> [Supplied information]
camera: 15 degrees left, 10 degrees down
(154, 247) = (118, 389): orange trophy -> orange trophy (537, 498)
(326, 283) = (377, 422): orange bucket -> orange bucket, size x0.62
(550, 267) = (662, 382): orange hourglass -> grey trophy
--
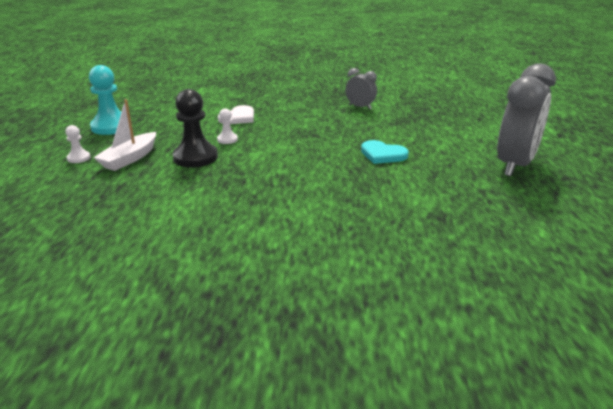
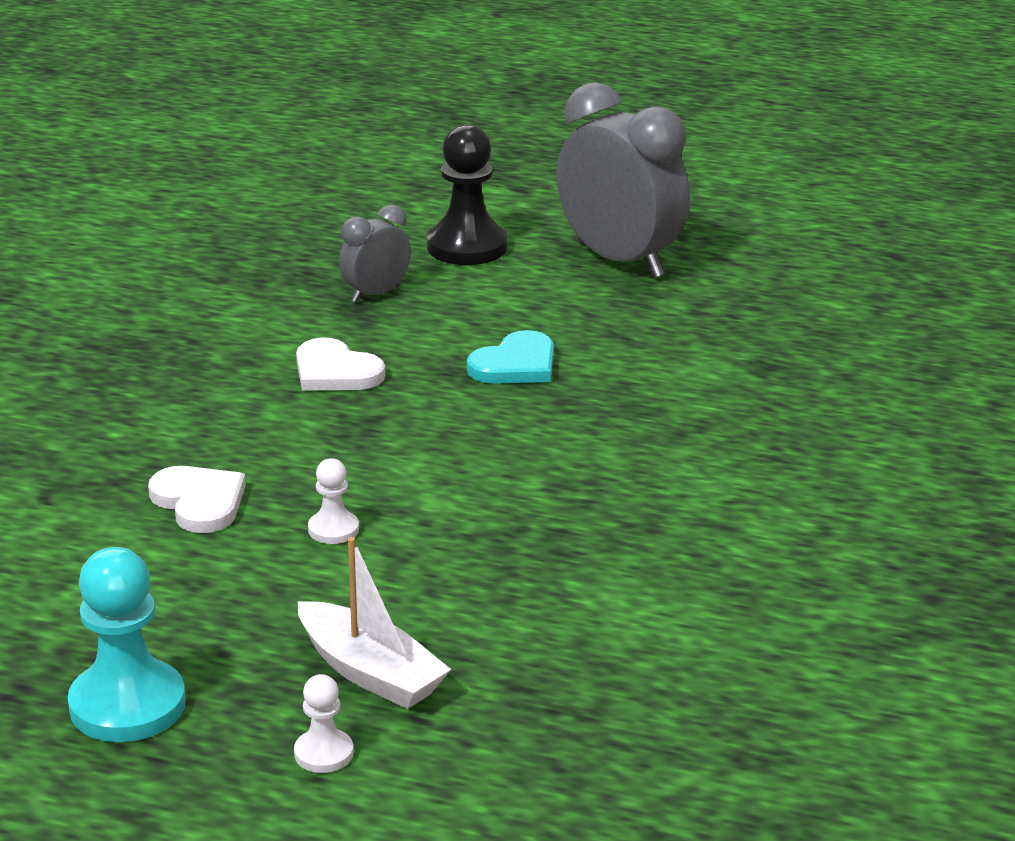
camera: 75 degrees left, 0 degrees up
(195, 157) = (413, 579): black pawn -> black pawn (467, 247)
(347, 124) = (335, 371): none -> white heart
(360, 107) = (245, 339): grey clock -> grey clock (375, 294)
* * *
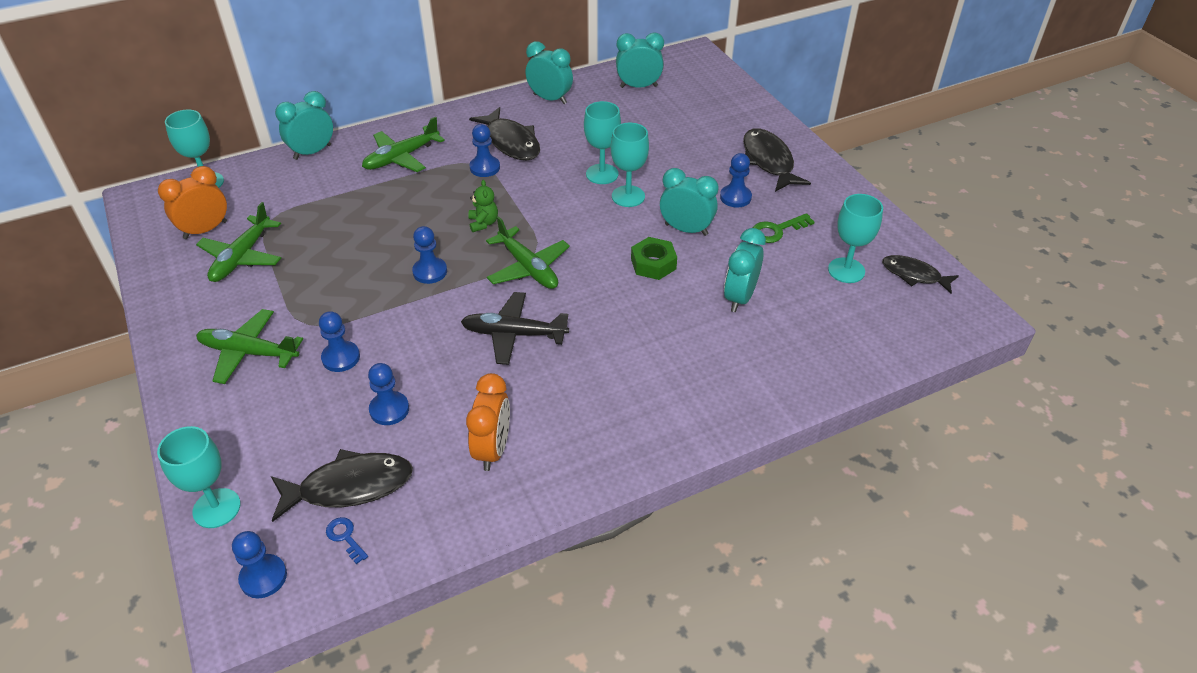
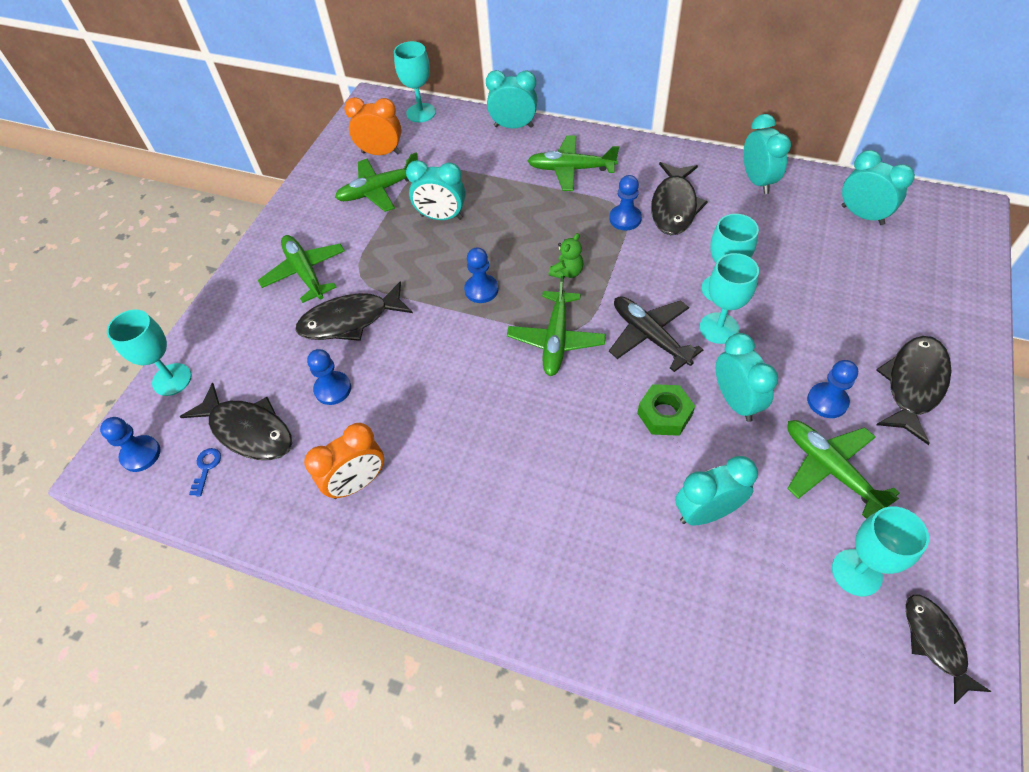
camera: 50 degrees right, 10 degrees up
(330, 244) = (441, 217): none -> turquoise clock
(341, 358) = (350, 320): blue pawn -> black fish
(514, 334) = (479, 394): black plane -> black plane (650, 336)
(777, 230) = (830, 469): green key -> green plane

> [Your objective]
In the listing above, the lines from the one containing "(347, 124) = (335, 371): none -> white heart" through the one containing "(360, 107) = (245, 339): grey" must be set down exactly, with no other lines.

> [Solution for this task]
(347, 124) = (335, 371): none -> white heart
(360, 107) = (245, 339): grey clock -> grey clock (375, 294)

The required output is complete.